• _Your instructions_: Print exactly the lines below between the line holding "camera: 165 degrees left, 5 degrees up" and the line holding "pink rocket [461,347,581,503] -> none", inclusive, and nothing more.

• _Provided data_:
============

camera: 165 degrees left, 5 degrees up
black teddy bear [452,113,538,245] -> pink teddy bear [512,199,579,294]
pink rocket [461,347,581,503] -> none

============

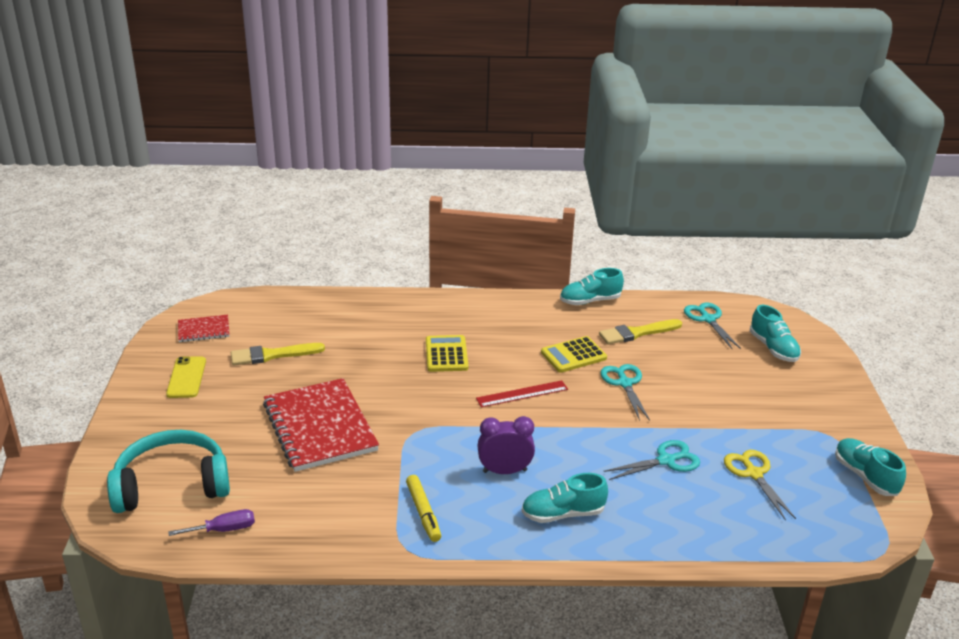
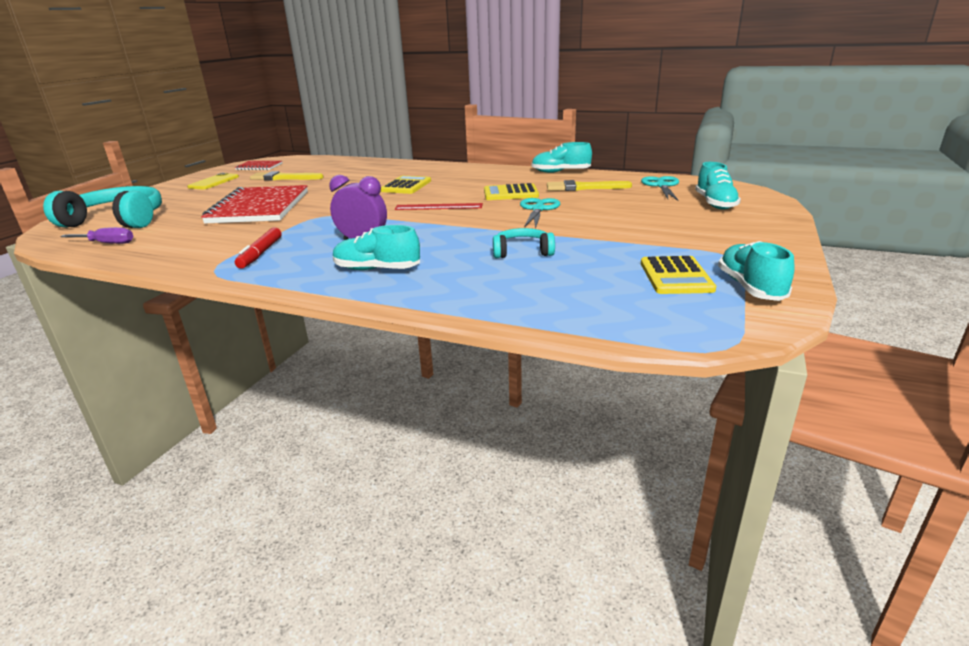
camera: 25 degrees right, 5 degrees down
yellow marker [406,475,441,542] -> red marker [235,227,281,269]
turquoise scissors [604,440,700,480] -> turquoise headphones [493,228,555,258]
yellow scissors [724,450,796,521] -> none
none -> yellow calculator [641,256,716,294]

============

• _Exercise solution_:
camera: 165 degrees left, 5 degrees up
black teddy bear [452,113,538,245] -> pink teddy bear [512,199,579,294]
pink rocket [461,347,581,503] -> none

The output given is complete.